_Data records_
━━━━━━━━━━━━━━━━

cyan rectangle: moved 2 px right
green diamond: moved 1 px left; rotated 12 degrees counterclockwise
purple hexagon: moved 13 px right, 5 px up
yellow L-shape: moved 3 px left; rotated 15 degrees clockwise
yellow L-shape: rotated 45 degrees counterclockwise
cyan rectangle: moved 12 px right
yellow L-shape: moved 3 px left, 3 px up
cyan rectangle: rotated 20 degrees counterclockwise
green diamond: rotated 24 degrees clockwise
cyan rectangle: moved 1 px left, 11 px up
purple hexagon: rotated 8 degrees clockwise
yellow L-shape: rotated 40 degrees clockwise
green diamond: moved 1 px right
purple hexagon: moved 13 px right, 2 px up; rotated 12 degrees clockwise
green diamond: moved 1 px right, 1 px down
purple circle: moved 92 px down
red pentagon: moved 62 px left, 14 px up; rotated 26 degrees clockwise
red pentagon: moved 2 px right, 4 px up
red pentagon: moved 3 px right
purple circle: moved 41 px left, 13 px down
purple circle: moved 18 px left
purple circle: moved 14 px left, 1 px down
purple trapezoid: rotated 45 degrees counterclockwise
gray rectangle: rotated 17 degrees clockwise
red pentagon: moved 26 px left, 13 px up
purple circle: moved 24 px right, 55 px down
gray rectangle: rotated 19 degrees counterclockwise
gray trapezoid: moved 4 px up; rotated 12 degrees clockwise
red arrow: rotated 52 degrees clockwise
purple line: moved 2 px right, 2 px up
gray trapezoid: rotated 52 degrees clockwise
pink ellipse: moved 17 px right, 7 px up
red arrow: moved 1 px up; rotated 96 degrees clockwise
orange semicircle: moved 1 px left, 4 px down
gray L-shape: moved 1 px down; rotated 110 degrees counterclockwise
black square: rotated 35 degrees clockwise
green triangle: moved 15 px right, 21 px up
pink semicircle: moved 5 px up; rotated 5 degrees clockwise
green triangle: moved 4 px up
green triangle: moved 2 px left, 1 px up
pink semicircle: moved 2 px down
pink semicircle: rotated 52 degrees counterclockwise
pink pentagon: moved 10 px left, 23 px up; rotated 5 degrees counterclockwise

━━━━━━━━━━━━━━━━

_Work to be completed_
Render the data from its first line through the line containing "cyan rectangle: moved 12 px right", inclusive, as a Markdown table with columns n and Line. Number each row and skip blank lines.

_Correct result_
| n | Line |
|---|---|
| 1 | cyan rectangle: moved 2 px right |
| 2 | green diamond: moved 1 px left; rotated 12 degrees counterclockwise |
| 3 | purple hexagon: moved 13 px right, 5 px up |
| 4 | yellow L-shape: moved 3 px left; rotated 15 degrees clockwise |
| 5 | yellow L-shape: rotated 45 degrees counterclockwise |
| 6 | cyan rectangle: moved 12 px right |